### [TASK TO COMPLETE]
In the entries that follow, the line with "Scanner Settings: [672,443,911,689]" opens the range and the line with "Release 5: [660,336,712,377]" closes it; repeat that range exactly, both lines included.

### [INFORMATION GIVEN]
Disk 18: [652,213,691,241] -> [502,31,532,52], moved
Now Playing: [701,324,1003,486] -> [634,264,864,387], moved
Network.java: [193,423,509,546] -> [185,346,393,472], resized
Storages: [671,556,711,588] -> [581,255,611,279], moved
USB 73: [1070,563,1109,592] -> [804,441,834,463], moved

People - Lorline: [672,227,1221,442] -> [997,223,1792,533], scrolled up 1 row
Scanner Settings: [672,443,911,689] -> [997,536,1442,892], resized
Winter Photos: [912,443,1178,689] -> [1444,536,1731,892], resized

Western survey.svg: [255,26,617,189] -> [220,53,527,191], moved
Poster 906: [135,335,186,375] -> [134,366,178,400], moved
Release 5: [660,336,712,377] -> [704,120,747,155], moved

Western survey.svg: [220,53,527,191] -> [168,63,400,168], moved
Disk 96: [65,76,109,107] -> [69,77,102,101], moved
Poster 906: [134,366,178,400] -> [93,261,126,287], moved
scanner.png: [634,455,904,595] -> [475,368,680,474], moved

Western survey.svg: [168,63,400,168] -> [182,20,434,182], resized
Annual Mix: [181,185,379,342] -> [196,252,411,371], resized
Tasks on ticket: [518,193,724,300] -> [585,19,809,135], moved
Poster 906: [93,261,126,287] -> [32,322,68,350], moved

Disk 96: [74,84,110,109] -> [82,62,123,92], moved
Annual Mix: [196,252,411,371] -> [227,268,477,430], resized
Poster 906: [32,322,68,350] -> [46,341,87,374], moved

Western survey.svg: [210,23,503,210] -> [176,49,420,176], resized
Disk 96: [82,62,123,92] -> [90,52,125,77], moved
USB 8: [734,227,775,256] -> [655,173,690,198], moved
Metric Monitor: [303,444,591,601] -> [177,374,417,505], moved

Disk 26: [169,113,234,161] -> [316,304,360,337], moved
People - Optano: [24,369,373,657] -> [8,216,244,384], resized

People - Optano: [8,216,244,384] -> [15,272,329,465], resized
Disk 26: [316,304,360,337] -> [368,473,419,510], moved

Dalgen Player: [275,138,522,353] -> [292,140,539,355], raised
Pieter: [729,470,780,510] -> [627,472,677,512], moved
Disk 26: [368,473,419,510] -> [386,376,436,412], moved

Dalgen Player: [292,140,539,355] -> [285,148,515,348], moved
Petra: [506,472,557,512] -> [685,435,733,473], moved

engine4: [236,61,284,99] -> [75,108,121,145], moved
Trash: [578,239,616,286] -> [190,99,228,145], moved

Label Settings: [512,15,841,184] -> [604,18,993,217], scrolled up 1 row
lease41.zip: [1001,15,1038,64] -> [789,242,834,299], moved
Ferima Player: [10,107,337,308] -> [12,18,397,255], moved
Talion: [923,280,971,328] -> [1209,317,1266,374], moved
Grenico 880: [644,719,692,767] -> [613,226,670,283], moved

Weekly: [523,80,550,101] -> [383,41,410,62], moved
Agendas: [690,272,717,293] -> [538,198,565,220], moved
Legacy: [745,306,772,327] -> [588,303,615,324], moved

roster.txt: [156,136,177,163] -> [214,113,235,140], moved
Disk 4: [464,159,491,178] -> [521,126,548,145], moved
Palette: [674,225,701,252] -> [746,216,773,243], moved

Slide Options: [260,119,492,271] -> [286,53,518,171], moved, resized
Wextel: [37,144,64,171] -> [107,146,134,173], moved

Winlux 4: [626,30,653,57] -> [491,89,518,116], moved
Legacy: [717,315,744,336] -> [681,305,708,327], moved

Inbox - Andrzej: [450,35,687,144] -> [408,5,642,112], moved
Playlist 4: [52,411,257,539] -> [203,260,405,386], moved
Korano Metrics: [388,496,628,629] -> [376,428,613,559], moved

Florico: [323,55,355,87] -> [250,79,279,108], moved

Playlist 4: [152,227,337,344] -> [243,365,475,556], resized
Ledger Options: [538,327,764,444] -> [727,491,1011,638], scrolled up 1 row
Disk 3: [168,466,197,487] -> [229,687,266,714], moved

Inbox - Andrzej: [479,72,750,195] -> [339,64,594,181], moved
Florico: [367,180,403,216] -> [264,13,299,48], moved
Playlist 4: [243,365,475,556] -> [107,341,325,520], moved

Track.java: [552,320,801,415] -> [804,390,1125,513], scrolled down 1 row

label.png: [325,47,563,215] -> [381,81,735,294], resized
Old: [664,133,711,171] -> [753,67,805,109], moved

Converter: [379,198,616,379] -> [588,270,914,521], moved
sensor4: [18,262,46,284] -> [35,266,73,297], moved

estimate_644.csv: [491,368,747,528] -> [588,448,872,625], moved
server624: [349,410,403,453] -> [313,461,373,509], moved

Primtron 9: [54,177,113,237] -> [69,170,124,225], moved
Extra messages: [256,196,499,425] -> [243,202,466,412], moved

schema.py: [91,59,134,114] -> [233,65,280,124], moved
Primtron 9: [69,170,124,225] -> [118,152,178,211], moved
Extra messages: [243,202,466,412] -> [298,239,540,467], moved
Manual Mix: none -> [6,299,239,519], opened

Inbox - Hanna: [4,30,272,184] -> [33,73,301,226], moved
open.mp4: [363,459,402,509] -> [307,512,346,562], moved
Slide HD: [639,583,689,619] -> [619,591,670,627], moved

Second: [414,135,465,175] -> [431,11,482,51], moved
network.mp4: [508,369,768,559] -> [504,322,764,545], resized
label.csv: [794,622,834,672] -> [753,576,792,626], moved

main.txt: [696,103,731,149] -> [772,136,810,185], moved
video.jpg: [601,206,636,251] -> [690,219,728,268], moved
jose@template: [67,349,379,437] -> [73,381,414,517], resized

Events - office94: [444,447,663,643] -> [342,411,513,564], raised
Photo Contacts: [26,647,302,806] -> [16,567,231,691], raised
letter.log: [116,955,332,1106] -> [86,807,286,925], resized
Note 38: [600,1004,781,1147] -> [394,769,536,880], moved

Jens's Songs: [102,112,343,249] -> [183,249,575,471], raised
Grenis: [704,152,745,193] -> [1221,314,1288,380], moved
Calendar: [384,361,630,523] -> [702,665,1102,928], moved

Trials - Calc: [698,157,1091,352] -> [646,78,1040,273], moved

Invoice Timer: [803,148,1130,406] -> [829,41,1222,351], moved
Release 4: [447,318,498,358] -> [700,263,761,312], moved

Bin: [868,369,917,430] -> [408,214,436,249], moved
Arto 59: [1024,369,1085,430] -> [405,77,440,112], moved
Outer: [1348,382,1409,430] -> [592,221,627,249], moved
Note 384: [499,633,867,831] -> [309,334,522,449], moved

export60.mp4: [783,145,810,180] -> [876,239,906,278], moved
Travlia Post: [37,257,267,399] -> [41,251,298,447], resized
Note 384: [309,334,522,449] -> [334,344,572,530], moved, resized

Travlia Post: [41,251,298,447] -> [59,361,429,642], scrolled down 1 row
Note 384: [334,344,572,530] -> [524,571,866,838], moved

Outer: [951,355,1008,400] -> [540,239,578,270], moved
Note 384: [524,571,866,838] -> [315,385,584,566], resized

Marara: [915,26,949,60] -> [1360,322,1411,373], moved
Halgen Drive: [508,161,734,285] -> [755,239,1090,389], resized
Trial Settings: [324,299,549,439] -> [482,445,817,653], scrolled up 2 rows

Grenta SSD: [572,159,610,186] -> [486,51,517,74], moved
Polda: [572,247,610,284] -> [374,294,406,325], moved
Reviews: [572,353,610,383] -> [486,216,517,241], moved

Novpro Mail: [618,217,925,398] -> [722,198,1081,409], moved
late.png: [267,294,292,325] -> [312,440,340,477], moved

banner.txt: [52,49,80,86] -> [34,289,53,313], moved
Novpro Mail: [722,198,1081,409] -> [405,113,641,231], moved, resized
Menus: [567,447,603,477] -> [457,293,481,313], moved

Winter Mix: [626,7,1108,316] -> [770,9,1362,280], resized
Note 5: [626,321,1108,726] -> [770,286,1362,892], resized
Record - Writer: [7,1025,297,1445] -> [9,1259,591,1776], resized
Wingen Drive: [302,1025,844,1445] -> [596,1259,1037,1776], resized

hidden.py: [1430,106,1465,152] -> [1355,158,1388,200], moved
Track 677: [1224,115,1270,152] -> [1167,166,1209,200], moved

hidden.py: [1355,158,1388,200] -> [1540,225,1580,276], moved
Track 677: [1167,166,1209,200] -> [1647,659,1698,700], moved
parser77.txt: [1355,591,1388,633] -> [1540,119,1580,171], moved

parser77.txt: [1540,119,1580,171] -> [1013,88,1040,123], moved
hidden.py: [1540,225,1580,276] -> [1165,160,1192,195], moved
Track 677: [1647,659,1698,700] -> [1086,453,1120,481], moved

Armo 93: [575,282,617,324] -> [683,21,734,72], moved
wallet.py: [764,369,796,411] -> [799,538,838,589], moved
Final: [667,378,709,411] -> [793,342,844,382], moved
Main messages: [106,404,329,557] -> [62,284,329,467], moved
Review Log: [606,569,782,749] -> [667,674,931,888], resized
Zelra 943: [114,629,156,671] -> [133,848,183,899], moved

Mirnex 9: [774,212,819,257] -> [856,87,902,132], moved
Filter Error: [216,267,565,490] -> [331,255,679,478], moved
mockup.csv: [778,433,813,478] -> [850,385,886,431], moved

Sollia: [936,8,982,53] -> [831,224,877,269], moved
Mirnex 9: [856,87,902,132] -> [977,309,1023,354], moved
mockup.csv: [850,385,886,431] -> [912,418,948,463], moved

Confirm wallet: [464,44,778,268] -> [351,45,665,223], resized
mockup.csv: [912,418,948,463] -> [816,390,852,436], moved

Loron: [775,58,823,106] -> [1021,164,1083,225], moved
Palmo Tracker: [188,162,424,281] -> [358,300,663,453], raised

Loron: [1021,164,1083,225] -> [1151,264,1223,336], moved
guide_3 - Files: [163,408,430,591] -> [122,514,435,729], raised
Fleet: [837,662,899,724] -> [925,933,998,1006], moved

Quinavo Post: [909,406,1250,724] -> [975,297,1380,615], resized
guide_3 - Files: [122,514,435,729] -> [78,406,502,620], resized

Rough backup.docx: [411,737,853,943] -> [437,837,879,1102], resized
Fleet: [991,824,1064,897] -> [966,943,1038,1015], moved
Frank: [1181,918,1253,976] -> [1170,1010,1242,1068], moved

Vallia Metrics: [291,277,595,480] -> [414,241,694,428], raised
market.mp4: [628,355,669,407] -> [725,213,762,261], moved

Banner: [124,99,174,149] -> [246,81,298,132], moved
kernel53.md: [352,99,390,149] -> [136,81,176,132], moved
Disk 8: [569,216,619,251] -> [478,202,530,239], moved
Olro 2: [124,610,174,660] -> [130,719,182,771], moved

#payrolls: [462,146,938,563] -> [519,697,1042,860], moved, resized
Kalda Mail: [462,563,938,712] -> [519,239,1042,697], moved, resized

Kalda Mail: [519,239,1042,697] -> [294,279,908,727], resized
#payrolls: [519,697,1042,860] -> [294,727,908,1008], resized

### [RESULT FOR THIS TASK]
Scanner Settings: [672,443,911,689] -> [997,536,1442,892], resized
Winter Photos: [912,443,1178,689] -> [1444,536,1731,892], resized

Western survey.svg: [255,26,617,189] -> [220,53,527,191], moved
Poster 906: [135,335,186,375] -> [134,366,178,400], moved
Release 5: [660,336,712,377] -> [704,120,747,155], moved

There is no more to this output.